═══ DATA PROVIDED
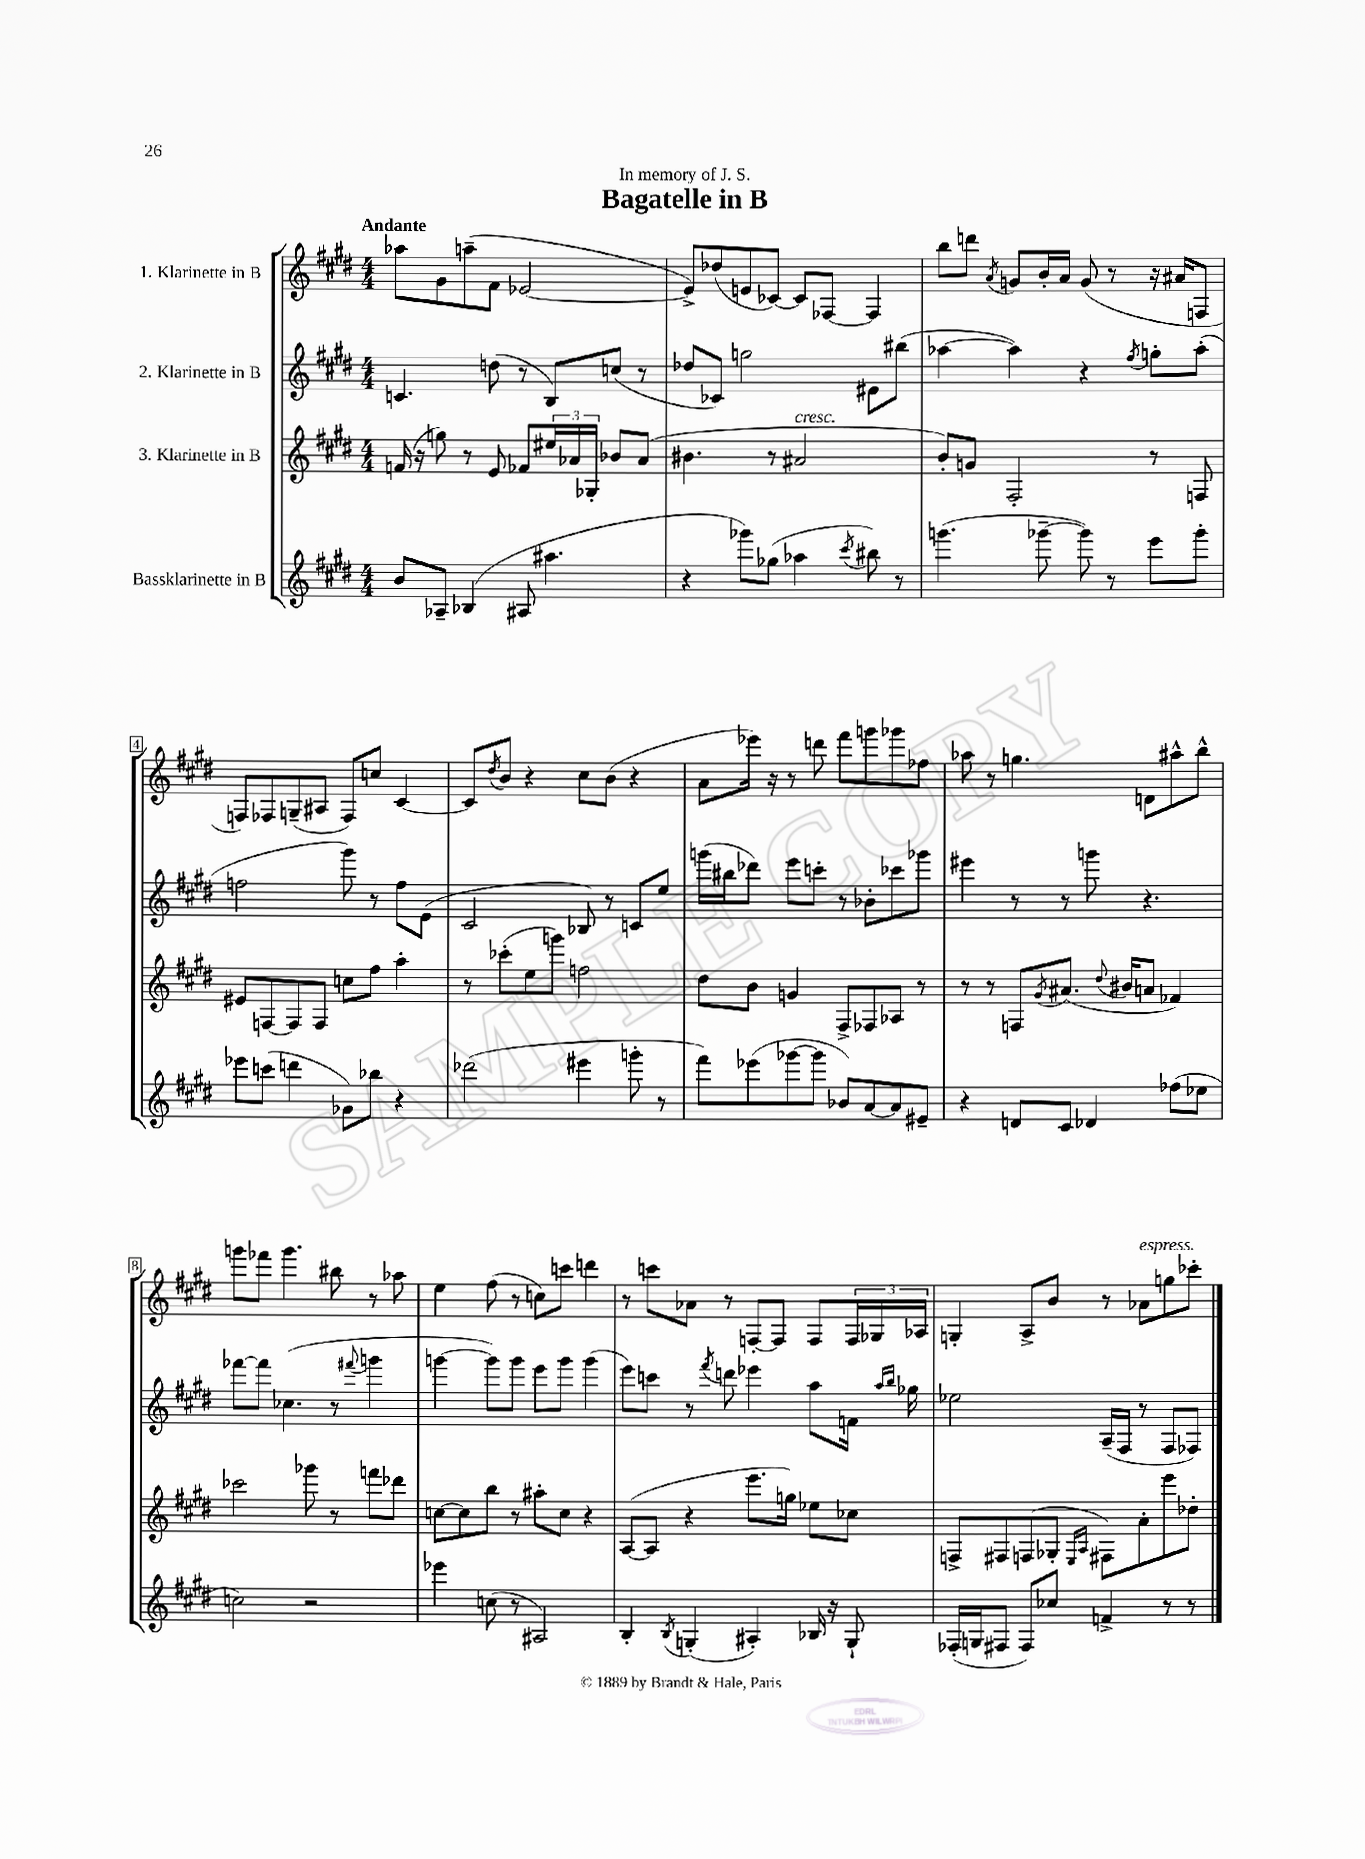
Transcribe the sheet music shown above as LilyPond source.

\header { title = "Bagatelle in B" dedication = "In memory of J. S." }
<<
\new StaffGroup <<
\new Staff = "s0" \with { instrumentName = "1. Klarinette in B" } {
    \clef treble \key e \major \numericTimeSignature \time 4/4 \tempo "Andante"
    aes''8 gis'8 a''8--( fis'8 ees'2~ |
    ees'8->) des''8( e'8 ces'8~) ces'8 fes8~ fes4 |
    b''8 d'''8 \acciaccatura { a'8 } g'8 b'16-. a'16 g'8( r8 r16 ais'16 f8 |
    f8) fes8 g8--( ais8 fes8) c''8 cis'4~ |
    cis'8 \acciaccatura { dis''8 } b'8 r4 cis''8 b'8( r4 |
    a'8 ees'''16) r16 r8 d'''8 fis'''8 g'''8 ges'''8 fes''8 |
    aes''8 r8 g''4. d'8 ais''8-^ b''8-^ |
    g'''8 fes'''8 g'''4. bis''8 r8 aes''8 |
    e''4 fis''8( r8 c''8) c'''8 d'''4 |
    r8 c'''8 aes'8 r8 f8~-. f8 f8 \tuplet 3/2 { f16 ges16 aes16 } |
    g4-. a8-> b'8 r8 aes'8^\markup { \italic "espress." } g''8 ces'''8-. \bar "|." |
}
\new Staff = "s1" \with { instrumentName = "2. Klarinette in B" } {
    \clef treble \key e \major \numericTimeSignature \time 4/4
    c'4. d''8( r8 b8) c''8( r8 |
    des''8 ces'8) g''2 eis'8 bis''8( |
    aes''4~ aes''4) r4 \acciaccatura { fis''8 } g''8-. aes''8-.( |
    f''2 gis'''8) r8 f''8 e'8( |
    cis'2 bes8) r8 c'8 e''8 |
    g'''16( bis''16 des'''8) e'''8 c'''8-. r8 bes'8-. ces'''8 ges'''8 |
    eis'''4 r8 r8 g'''8 r4. |
    fes'''8~ fes'''8 ces''4.( r8 \appoggiatura { fis'''8 } g'''4 |
    g'''4~ g'''8) g'''8 e'''8 g'''8 g'''4( |
    e'''8) c'''8 r8 \acciaccatura { fis'''8 } d'''8 ees'''4 a''8 f'16 \grace { a''16 b''16 } ges''16 |
    ees''2 a16--( fis16 r8 fis8 fes8) \bar "|." |
}
\new Staff = "s2" \with { instrumentName = "3. Klarinette in B" } {
    \clef treble \key e \major \numericTimeSignature \time 4/4
    f'16( r16 g''8) r8 e'8 fes'8 \tuplet 3/2 { eis''16 aes'16 ges16-. } bes'8 aes'8( |
    bis'4. r8 ais'2^\markup { \italic "cresc." } |
    b'8-.) g'8 fis2-. r8 f8 |
    eis'8 f8~ f8 f8 c''8 fis''8 a''4-. |
    r8 ces'''8-.( e''8 g'''8) f''2 |
    dis''8 b'8 g'4 fis8-> fes8 aes8 r8 |
    r8 r8 f8 \acciaccatura { gis'8 } ais'8.( \appoggiatura { dis''8 } bis'16 a'8 fes'4) |
    ces'''2 ges'''8 r8 f'''8 des'''8 |
    c''8~ c''8 b''8 r8 ais''8-. c''8 r4 |
    a8~( a8 r4 e'''8. g''16) ees''8 ces''8 |
    f8-> fis8 f8( ges8-. \grace { e16 a16 } fis8) a'8-. e'''8 des''8-. \bar "|." |
}
\new Staff = "s3" \with { instrumentName = "Bassklarinette in B" } {
    \clef treble \key e \major \numericTimeSignature \time 4/4
    b'8 aes8-- bes4( ais8 ais''4. |
    r4 ges'''8) ges''8( aes''4 \acciaccatura { cis'''8 } bis''8) r8 |
    g'''4.( ges'''8~-- ges'''8) r8 e'''8 ges'''8-. |
    ees'''8 c'''8( d'''4 ges'8) bes''8 r4 |
    des'''2( eis'''4 g'''8-. r8 |
    fis'''8) ees'''8( ges'''8~ ges'''8 bes'8) a'8~ a'8 eis'8-- |
    r4 d'8 cis'8 des'4 fes''8( ees''8 |
    c''2) r2 |
    ees'''4 c''8( r8 ais2) |
    b4-. \acciaccatura { b8 } g4-.( ais4-.) bes16 r16 g8-! |
    fes16-.( g16 fis8 fis8) ces''8 f'4-> r8 r8 \bar "|." |
}
>>
>>
\layout { \context { \Score \override BarNumber.stencil = #(make-stencil-boxer 0.1 0.3 ly:text-interface::print) } }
══════
## EXERCISE BRIEF
Reproduce all of the material above line for line, without changing anything. Leave the pictures out of your copy.

## OUTPUT OF THE EXERCISE
Transcribe the sheet music shown above as LilyPond source.

\header { title = "Bagatelle in B" dedication = "In memory of J. S." }
<<
\new StaffGroup <<
\new Staff = "s0" \with { instrumentName = "1. Klarinette in B" } {
    \clef treble \key e \major \numericTimeSignature \time 4/4 \tempo "Andante"
    aes''8 gis'8 a''8--( fis'8 ees'2~ |
    ees'8->) des''8( e'8 ces'8~) ces'8 fes8~ fes4 |
    b''8 d'''8 \acciaccatura { a'8 } g'8 b'16-. a'16 g'8( r8 r16 ais'16 f8 |
    f8) fes8 g8--( ais8 fes8) c''8 cis'4~ |
    cis'8 \acciaccatura { dis''8 } b'8 r4 cis''8 b'8( r4 |
    a'8 ees'''16) r16 r8 d'''8 fis'''8 g'''8 ges'''8 fes''8 |
    aes''8 r8 g''4. d'8 ais''8-^ b''8-^ |
    g'''8 fes'''8 g'''4. bis''8 r8 aes''8 |
    e''4 fis''8( r8 c''8) c'''8 d'''4 |
    r8 c'''8 aes'8 r8 f8~-. f8 f8 \tuplet 3/2 { f16 ges16 aes16 } |
    g4-. a8-> b'8 r8 aes'8^\markup { \italic "espress." } g''8 ces'''8-. \bar "|." |
}
\new Staff = "s1" \with { instrumentName = "2. Klarinette in B" } {
    \clef treble \key e \major \numericTimeSignature \time 4/4
    c'4. d''8( r8 b8) c''8( r8 |
    des''8 ces'8) g''2 eis'8 bis''8( |
    aes''4~ aes''4) r4 \acciaccatura { fis''8 } g''8-. aes''8-.( |
    f''2 gis'''8) r8 f''8 e'8( |
    cis'2 bes8) r8 c'8 e''8 |
    g'''16( bis''16 des'''8) e'''8 c'''8-. r8 bes'8-. ces'''8 ges'''8 |
    eis'''4 r8 r8 g'''8 r4. |
    fes'''8~ fes'''8 ces''4.( r8 \appoggiatura { fis'''8 } g'''4 |
    g'''4~ g'''8) g'''8 e'''8 g'''8 g'''4( |
    e'''8) c'''8 r8 \acciaccatura { fis'''8 } d'''8 ees'''4 a''8 f'16 \grace { a''16 b''16 } ges''16 |
    ees''2 a16--( fis16 r8 fis8 fes8) \bar "|." |
}
\new Staff = "s2" \with { instrumentName = "3. Klarinette in B" } {
    \clef treble \key e \major \numericTimeSignature \time 4/4
    f'16( r16 g''8) r8 e'8 fes'8 \tuplet 3/2 { eis''16 aes'16 ges16-. } bes'8 aes'8( |
    bis'4. r8 ais'2^\markup { \italic "cresc." } |
    b'8-.) g'8 fis2-. r8 f8 |
    eis'8 f8~ f8 f8 c''8 fis''8 a''4-. |
    r8 ces'''8-.( e''8 g'''8) f''2 |
    dis''8 b'8 g'4 fis8-> fes8 aes8 r8 |
    r8 r8 f8 \acciaccatura { gis'8 } ais'8.( \appoggiatura { dis''8 } bis'16 a'8 fes'4) |
    ces'''2 ges'''8 r8 f'''8 des'''8 |
    c''8~ c''8 b''8 r8 ais''8-. c''8 r4 |
    a8~( a8 r4 e'''8. g''16) ees''8 ces''8 |
    f8-> fis8 f8( ges8-. \grace { e16 a16 } fis8) a'8-. e'''8 des''8-. \bar "|." |
}
\new Staff = "s3" \with { instrumentName = "Bassklarinette in B" } {
    \clef treble \key e \major \numericTimeSignature \time 4/4
    b'8 aes8-- bes4( ais8 ais''4. |
    r4 ges'''8) ges''8( aes''4 \acciaccatura { cis'''8 } bis''8) r8 |
    g'''4.( ges'''8~-- ges'''8) r8 e'''8 ges'''8-. |
    ees'''8 c'''8( d'''4 ges'8) bes''8 r4 |
    des'''2( eis'''4 g'''8-. r8 |
    fis'''8) ees'''8( ges'''8~ ges'''8 bes'8) a'8~ a'8 eis'8-- |
    r4 d'8 cis'8 des'4 fes''8( ees''8 |
    c''2) r2 |
    ees'''4 c''8( r8 ais2) |
    b4-. \acciaccatura { b8 } g4-.( ais4-.) bes16 r16 g8-! |
    fes16-.( g16 fis8 fis8) ces''8 f'4-> r8 r8 \bar "|." |
}
>>
>>
\layout { \context { \Score \override BarNumber.stencil = #(make-stencil-boxer 0.1 0.3 ly:text-interface::print) } }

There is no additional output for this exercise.